WHAT IS REQUIRED: With the pictures set aside, write out all of the data exactly as it stands.

Before-and-after scene images:
───

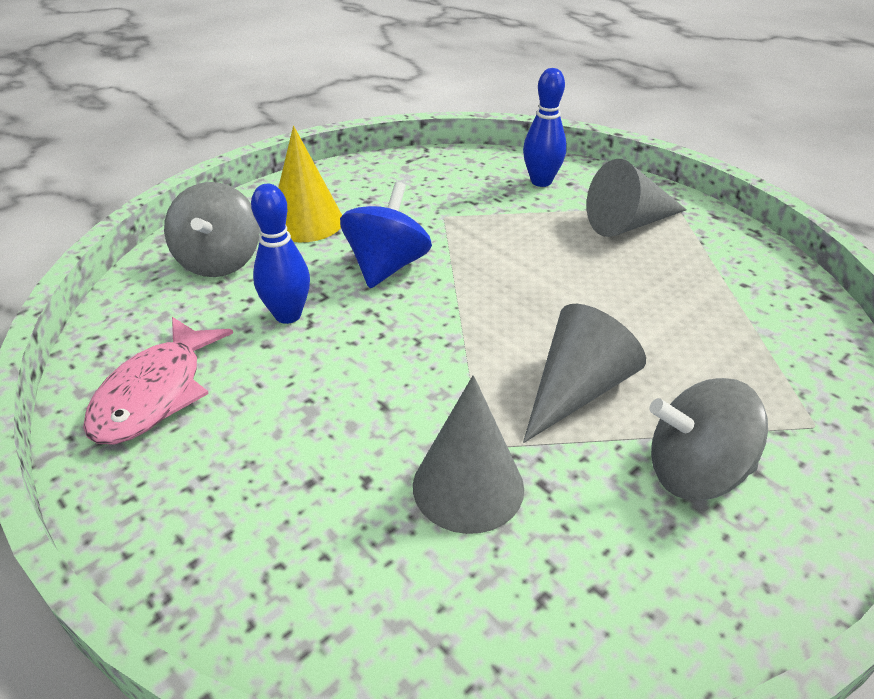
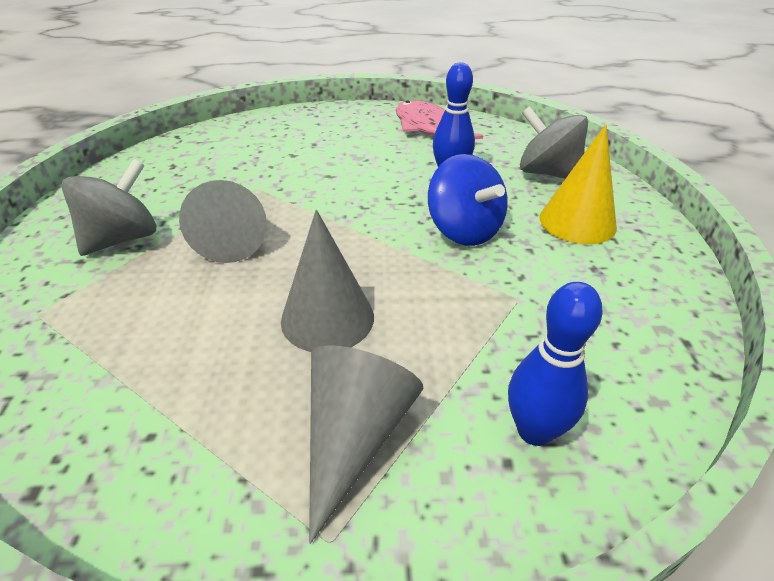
camera: 130 degrees right, 0 degrees up
(468, 486) = (244, 174): grey cone -> grey cone (327, 318)

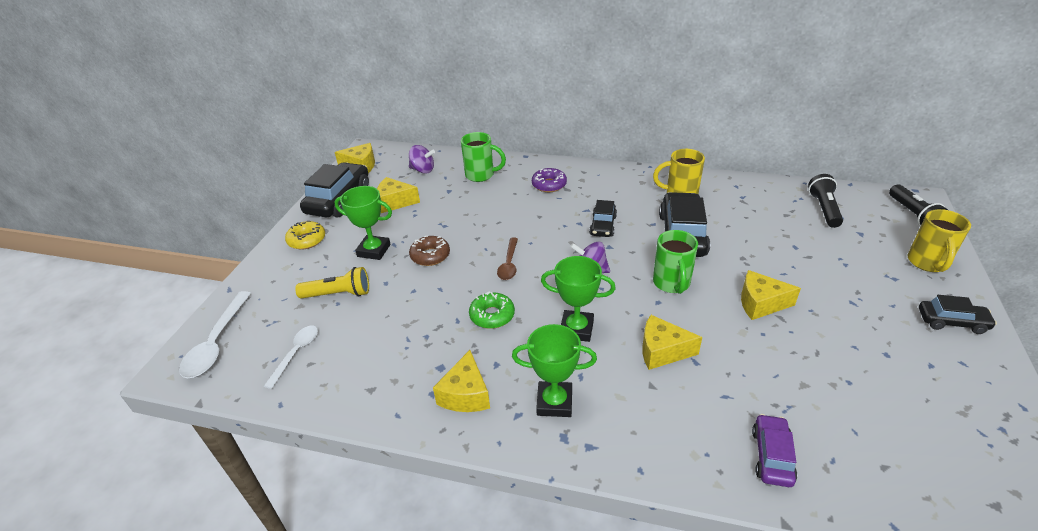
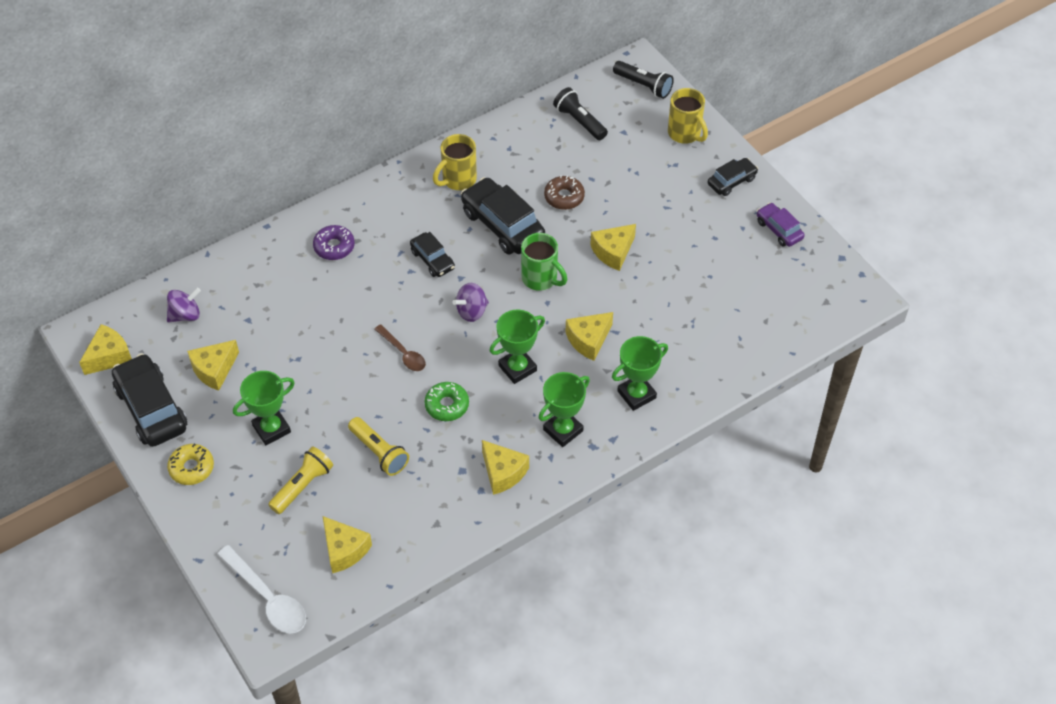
camera: 50 degrees left, 15 degrees up
(296, 353) = (344, 550): white spoon -> yellow cheese
(408, 310) = (379, 452): none -> yellow flashlight
(430, 256) = (328, 395): brown donut -> brown donut (564, 197)
(481, 175) = (254, 280): green mug -> none
(657, 427) = (636, 394): none -> green trophy
(771, 456) = (709, 361): purple car -> purple car (779, 230)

───

RESULT OF THE TASK:
camera: 130 degrees right, 0 degrees up
(468, 486) = (244, 174): grey cone -> grey cone (327, 318)

camera: 50 degrees left, 15 degrees up
(296, 353) = (344, 550): white spoon -> yellow cheese
(408, 310) = (379, 452): none -> yellow flashlight
(430, 256) = (328, 395): brown donut -> brown donut (564, 197)
(481, 175) = (254, 280): green mug -> none
(657, 427) = (636, 394): none -> green trophy
(771, 456) = (709, 361): purple car -> purple car (779, 230)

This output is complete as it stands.